** Opening Provided material block **
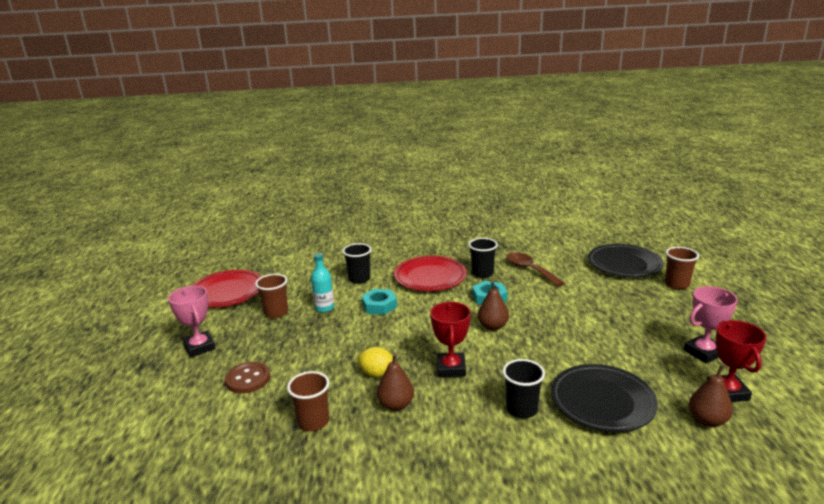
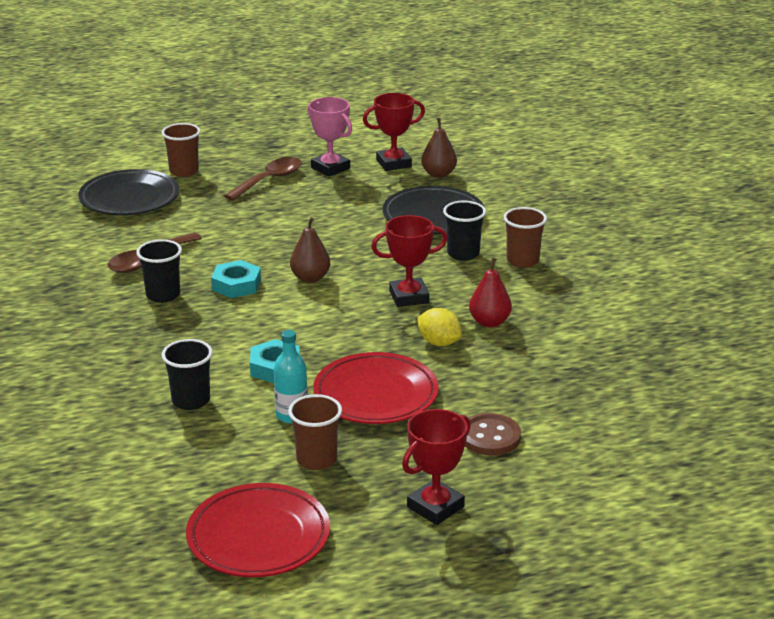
camera: 105 degrees left, 5 degrees up
(199, 347) = (435, 507): pink trophy -> red trophy
(313, 422) = (542, 368): brown cup -> brown cup (522, 260)
(377, 374) = (439, 342): yellow lemon -> yellow lemon turned 60 degrees counterclockwise
(396, 405) = (489, 322): brown pear -> red pear
(430, 277) = (179, 336): red plate -> red plate (375, 395)
(668, 320) = (269, 180): none -> brown spoon

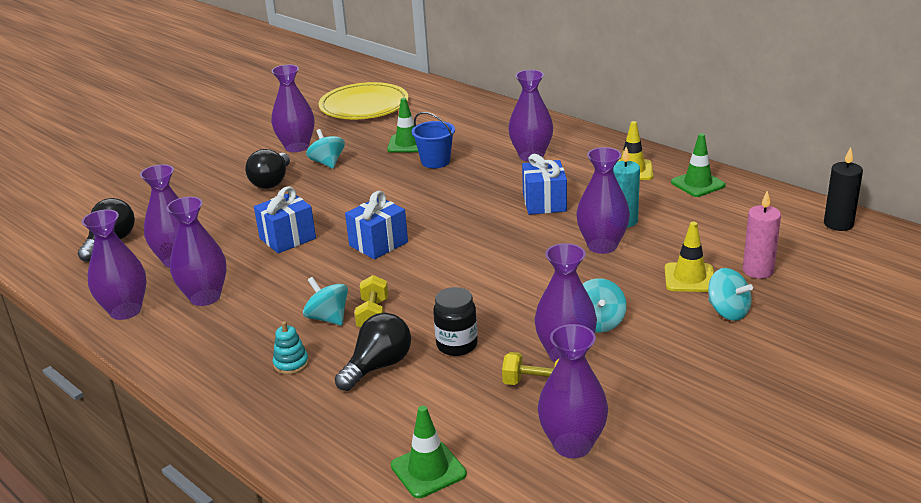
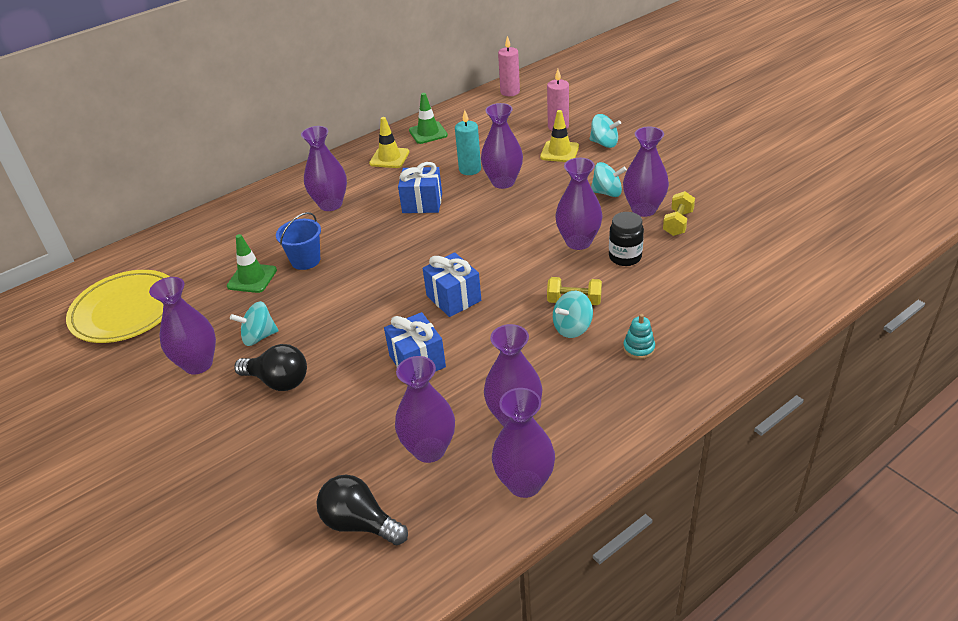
camera: 80 degrees left, 10 degrees up
(378, 366) = (648, 298): black light bulb -> none
(428, 470) = (771, 274): green traffic cone -> none
(572, 445) = (742, 214): purple vase -> purple vase (578, 242)
(728, 311) = (604, 143): turquoise spinning top -> turquoise spinning top turned 60 degrees clockwise
(838, 224) = (510, 92): black candle -> pink candle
** Closing Provided material block **
> **Work required**: With the pictures dropped, write out all of the entries word for word.

> **Expected output**:
camera: 105 degrees left, 5 degrees up
(199, 347) = (435, 507): pink trophy -> red trophy
(313, 422) = (542, 368): brown cup -> brown cup (522, 260)
(377, 374) = (439, 342): yellow lemon -> yellow lemon turned 60 degrees counterclockwise
(396, 405) = (489, 322): brown pear -> red pear
(430, 277) = (179, 336): red plate -> red plate (375, 395)
(668, 320) = (269, 180): none -> brown spoon

camera: 80 degrees left, 10 degrees up
(378, 366) = (648, 298): black light bulb -> none
(428, 470) = (771, 274): green traffic cone -> none
(572, 445) = (742, 214): purple vase -> purple vase (578, 242)
(728, 311) = (604, 143): turquoise spinning top -> turquoise spinning top turned 60 degrees clockwise
(838, 224) = (510, 92): black candle -> pink candle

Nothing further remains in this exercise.